Output the lines of the records below as a Markdown table with the columns Row and Line, numbering each row and skipping blank lines. Leave the pictures out of the answer.
#### Records provided ####
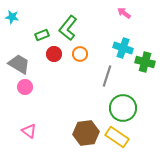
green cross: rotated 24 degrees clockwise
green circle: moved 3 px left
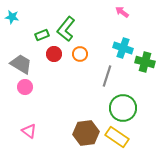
pink arrow: moved 2 px left, 1 px up
green L-shape: moved 2 px left, 1 px down
gray trapezoid: moved 2 px right
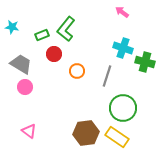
cyan star: moved 10 px down
orange circle: moved 3 px left, 17 px down
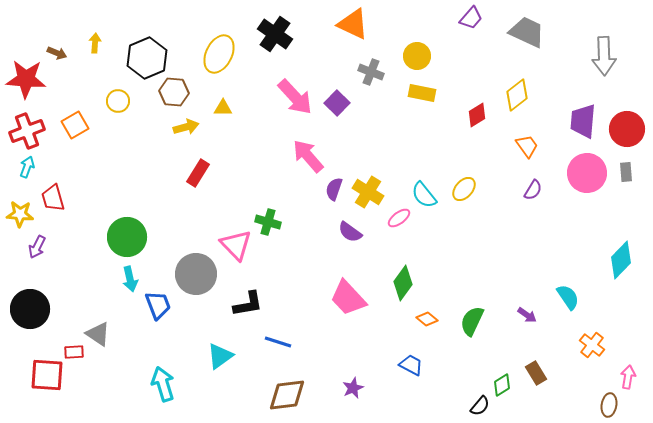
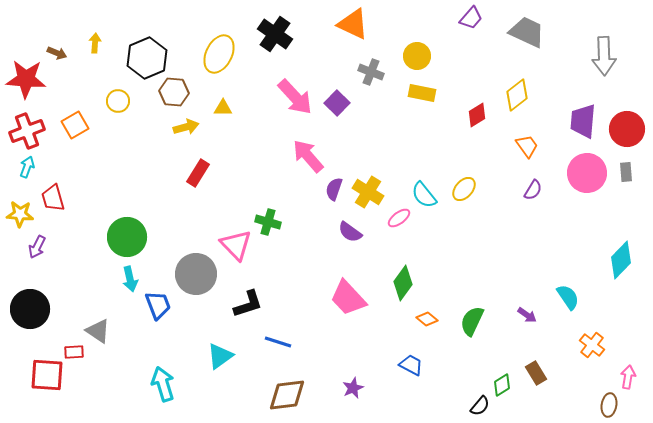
black L-shape at (248, 304): rotated 8 degrees counterclockwise
gray triangle at (98, 334): moved 3 px up
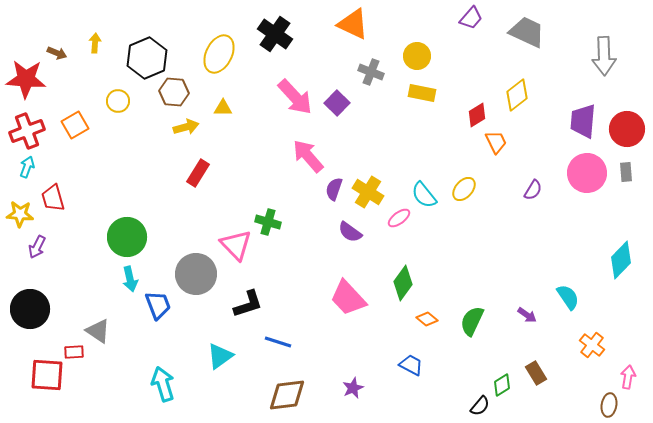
orange trapezoid at (527, 146): moved 31 px left, 4 px up; rotated 10 degrees clockwise
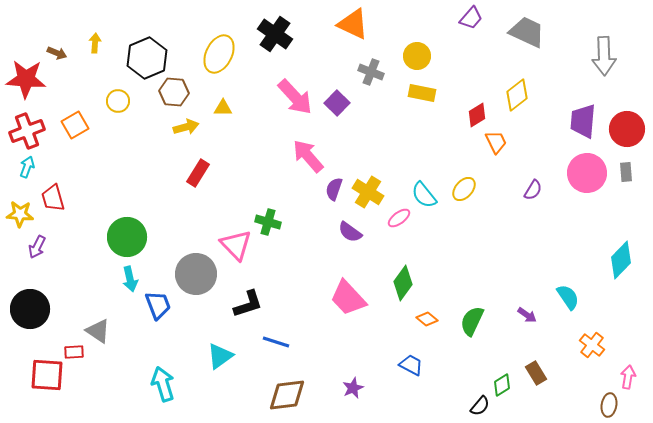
blue line at (278, 342): moved 2 px left
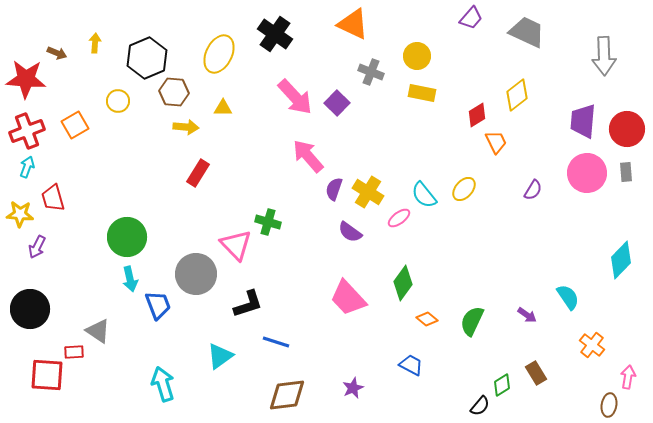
yellow arrow at (186, 127): rotated 20 degrees clockwise
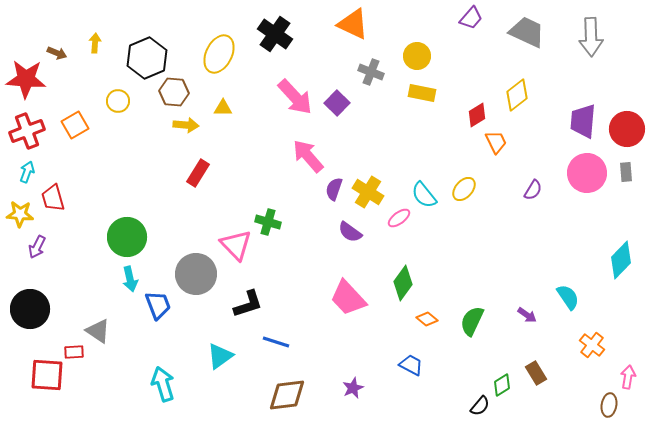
gray arrow at (604, 56): moved 13 px left, 19 px up
yellow arrow at (186, 127): moved 2 px up
cyan arrow at (27, 167): moved 5 px down
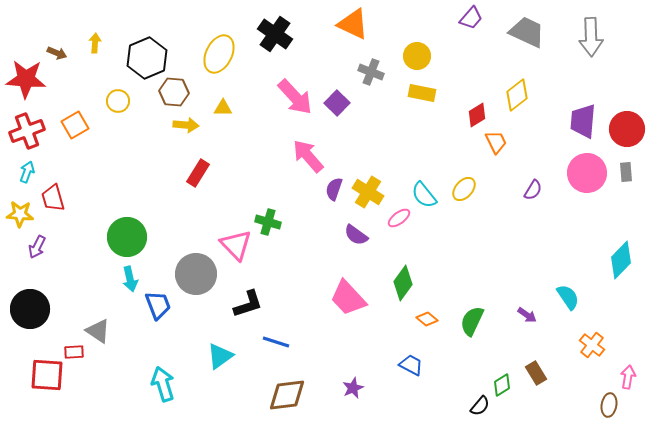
purple semicircle at (350, 232): moved 6 px right, 3 px down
####
■ Answer in full
| Row | Line |
|---|---|
| 1 | green cross: rotated 24 degrees clockwise |
| 2 | green circle: moved 3 px left |
| 3 | pink arrow: moved 2 px left, 1 px up |
| 4 | green L-shape: moved 2 px left, 1 px down |
| 5 | gray trapezoid: moved 2 px right |
| 6 | cyan star: moved 10 px down |
| 7 | orange circle: moved 3 px left, 17 px down |
| 8 | black L-shape at (248, 304): rotated 8 degrees counterclockwise |
| 9 | gray triangle at (98, 334): moved 3 px up |
| 10 | orange trapezoid at (527, 146): moved 31 px left, 4 px up; rotated 10 degrees clockwise |
| 11 | blue line at (278, 342): moved 2 px left |
| 12 | yellow arrow at (186, 127): rotated 20 degrees clockwise |
| 13 | gray arrow at (604, 56): moved 13 px left, 19 px up |
| 14 | yellow arrow at (186, 127): moved 2 px up |
| 15 | cyan arrow at (27, 167): moved 5 px down |
| 16 | purple semicircle at (350, 232): moved 6 px right, 3 px down |